▸ What you will do:
Begin with the line where "(271, 496) = (412, 150): none" appears. Set down that line and the rest of the records below it exactly as given.

▸ Record set:
[Start of section]
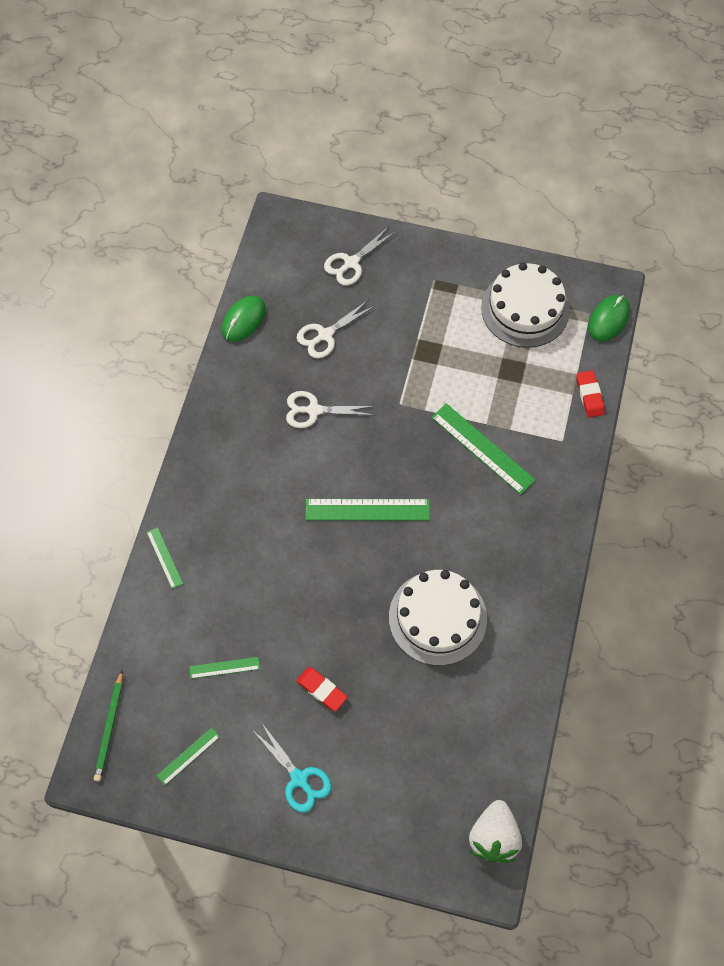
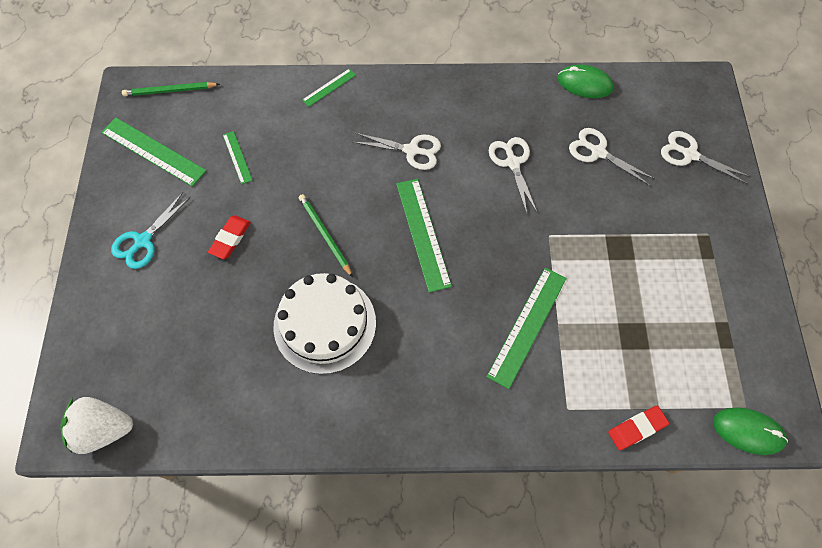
camera: 75 degrees right, 0 degrees up
(188, 756) = (153, 152): green ruler -> green ruler, size x1.88
(271, 496) = (412, 150): none -> white scissors
(343, 598) = (325, 235): none -> green pencil
(525, 309) = (717, 333): white cake -> none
[End of section]
▸ Result of the task:
(271, 496) = (412, 150): none -> white scissors
(343, 598) = (325, 235): none -> green pencil
(525, 309) = (717, 333): white cake -> none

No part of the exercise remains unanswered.